## Element and text position data
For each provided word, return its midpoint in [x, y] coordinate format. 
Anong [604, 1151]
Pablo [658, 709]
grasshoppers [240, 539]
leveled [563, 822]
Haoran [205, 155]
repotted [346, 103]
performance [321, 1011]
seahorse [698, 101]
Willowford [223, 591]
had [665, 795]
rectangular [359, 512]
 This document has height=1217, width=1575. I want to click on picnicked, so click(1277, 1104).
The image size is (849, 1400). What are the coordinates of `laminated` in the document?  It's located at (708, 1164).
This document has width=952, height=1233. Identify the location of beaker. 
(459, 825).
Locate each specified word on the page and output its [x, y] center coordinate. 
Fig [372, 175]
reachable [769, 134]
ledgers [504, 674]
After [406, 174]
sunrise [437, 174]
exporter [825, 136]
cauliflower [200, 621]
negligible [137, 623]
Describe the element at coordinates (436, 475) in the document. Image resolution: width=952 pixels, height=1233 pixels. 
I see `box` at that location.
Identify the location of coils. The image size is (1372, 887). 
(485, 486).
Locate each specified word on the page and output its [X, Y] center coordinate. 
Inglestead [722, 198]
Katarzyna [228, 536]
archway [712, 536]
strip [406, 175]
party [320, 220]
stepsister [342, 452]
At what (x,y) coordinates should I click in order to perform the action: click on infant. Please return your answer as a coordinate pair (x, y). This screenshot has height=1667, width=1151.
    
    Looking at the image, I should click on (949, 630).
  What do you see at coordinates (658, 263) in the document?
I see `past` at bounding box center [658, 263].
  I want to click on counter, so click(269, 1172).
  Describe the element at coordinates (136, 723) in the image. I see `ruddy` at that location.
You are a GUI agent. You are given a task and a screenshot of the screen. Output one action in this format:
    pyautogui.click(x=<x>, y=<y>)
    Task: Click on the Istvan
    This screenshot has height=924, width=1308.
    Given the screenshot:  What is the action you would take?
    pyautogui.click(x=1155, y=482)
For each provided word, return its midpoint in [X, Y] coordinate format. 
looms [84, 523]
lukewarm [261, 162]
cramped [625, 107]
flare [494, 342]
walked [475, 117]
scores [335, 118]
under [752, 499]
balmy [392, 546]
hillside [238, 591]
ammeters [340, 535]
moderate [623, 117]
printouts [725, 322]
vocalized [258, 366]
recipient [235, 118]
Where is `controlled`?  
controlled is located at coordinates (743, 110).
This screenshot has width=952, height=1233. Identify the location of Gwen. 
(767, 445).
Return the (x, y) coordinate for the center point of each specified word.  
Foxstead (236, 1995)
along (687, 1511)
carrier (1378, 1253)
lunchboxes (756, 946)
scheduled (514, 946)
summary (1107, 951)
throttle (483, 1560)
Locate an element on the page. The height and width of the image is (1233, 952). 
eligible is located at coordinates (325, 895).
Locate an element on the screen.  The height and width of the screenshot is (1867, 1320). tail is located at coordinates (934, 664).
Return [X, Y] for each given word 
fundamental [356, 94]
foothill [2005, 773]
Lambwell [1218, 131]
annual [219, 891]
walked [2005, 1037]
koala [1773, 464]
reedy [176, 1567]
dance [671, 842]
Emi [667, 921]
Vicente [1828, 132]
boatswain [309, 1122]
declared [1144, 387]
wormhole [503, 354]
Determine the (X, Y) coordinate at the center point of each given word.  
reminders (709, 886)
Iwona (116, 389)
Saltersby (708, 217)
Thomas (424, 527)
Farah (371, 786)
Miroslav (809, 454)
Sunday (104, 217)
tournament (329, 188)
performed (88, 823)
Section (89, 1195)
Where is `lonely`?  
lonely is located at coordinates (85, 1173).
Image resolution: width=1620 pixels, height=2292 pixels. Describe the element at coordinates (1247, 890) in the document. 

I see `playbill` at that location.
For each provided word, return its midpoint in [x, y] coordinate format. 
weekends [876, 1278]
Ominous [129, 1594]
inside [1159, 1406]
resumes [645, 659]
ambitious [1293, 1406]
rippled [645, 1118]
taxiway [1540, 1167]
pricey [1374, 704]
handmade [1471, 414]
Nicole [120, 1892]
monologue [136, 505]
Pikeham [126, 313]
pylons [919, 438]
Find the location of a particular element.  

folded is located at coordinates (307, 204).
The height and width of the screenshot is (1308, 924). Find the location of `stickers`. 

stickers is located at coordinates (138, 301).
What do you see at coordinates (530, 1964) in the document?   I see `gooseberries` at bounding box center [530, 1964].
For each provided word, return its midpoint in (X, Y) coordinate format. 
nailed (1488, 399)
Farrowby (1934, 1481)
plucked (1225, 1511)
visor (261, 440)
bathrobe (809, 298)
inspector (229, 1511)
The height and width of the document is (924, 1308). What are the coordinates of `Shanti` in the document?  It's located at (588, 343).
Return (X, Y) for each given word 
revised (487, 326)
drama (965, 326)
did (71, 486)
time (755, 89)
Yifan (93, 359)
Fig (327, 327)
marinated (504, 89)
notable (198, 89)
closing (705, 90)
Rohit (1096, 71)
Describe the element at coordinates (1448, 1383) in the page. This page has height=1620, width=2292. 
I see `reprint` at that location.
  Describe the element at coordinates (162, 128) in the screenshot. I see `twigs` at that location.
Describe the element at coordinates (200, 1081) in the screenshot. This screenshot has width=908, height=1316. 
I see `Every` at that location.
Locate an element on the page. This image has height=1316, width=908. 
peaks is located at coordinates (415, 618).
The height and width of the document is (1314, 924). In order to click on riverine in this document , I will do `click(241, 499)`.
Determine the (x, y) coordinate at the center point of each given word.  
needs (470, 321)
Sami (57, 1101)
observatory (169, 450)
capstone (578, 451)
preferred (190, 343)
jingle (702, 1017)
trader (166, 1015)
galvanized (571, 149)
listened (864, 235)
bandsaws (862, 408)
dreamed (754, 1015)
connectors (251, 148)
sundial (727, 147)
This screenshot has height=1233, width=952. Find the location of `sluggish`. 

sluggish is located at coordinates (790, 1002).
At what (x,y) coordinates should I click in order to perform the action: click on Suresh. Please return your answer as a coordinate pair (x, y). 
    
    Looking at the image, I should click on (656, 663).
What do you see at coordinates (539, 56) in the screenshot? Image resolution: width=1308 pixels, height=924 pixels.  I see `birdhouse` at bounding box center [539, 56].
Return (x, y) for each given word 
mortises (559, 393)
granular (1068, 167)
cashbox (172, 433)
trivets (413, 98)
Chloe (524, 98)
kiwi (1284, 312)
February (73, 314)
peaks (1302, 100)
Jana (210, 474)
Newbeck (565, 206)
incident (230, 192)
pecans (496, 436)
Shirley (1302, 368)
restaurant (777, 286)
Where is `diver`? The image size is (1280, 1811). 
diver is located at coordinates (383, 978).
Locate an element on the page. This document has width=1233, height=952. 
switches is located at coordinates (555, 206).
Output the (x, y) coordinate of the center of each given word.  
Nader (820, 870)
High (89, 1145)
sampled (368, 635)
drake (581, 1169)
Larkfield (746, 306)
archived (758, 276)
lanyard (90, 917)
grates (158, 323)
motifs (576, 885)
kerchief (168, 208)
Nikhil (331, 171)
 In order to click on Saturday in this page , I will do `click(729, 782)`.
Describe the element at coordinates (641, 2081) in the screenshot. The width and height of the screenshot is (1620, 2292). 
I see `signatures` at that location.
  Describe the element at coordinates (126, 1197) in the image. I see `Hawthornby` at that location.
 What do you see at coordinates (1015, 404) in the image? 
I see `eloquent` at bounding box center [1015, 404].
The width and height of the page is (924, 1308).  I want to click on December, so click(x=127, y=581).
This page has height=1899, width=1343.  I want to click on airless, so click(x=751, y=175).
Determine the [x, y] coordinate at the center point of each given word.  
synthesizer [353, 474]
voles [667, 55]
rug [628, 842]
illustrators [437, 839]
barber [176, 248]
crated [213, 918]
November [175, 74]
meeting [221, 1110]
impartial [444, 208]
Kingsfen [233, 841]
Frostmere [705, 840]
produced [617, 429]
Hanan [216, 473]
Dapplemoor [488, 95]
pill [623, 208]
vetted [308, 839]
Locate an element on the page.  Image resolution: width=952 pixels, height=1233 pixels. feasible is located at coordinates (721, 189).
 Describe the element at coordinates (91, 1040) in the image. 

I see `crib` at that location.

## Task to complete
Quote the lines above word for word, beginning with the line that contains "Shirley (1302, 368)" and continuing through the last line of the records.

## Solved problem
Shirley (1302, 368)
restaurant (777, 286)
Where is `diver`? The image size is (1280, 1811). 
diver is located at coordinates (383, 978).
Locate an element on the page. This document has width=1233, height=952. 
switches is located at coordinates (555, 206).
Output the (x, y) coordinate of the center of each given word.  
Nader (820, 870)
High (89, 1145)
sampled (368, 635)
drake (581, 1169)
Larkfield (746, 306)
archived (758, 276)
lanyard (90, 917)
grates (158, 323)
motifs (576, 885)
kerchief (168, 208)
Nikhil (331, 171)
 In order to click on Saturday in this page , I will do `click(729, 782)`.
Describe the element at coordinates (641, 2081) in the screenshot. The width and height of the screenshot is (1620, 2292). 
I see `signatures` at that location.
  Describe the element at coordinates (126, 1197) in the image. I see `Hawthornby` at that location.
 What do you see at coordinates (1015, 404) in the image? 
I see `eloquent` at bounding box center [1015, 404].
The width and height of the page is (924, 1308).  I want to click on December, so click(x=127, y=581).
This page has height=1899, width=1343.  I want to click on airless, so click(x=751, y=175).
Determine the [x, y] coordinate at the center point of each given word.  
synthesizer [353, 474]
voles [667, 55]
rug [628, 842]
illustrators [437, 839]
barber [176, 248]
crated [213, 918]
November [175, 74]
meeting [221, 1110]
impartial [444, 208]
Kingsfen [233, 841]
Frostmere [705, 840]
produced [617, 429]
Hanan [216, 473]
Dapplemoor [488, 95]
pill [623, 208]
vetted [308, 839]
Locate an element on the page.  Image resolution: width=952 pixels, height=1233 pixels. feasible is located at coordinates (721, 189).
 Describe the element at coordinates (91, 1040) in the image. 

I see `crib` at that location.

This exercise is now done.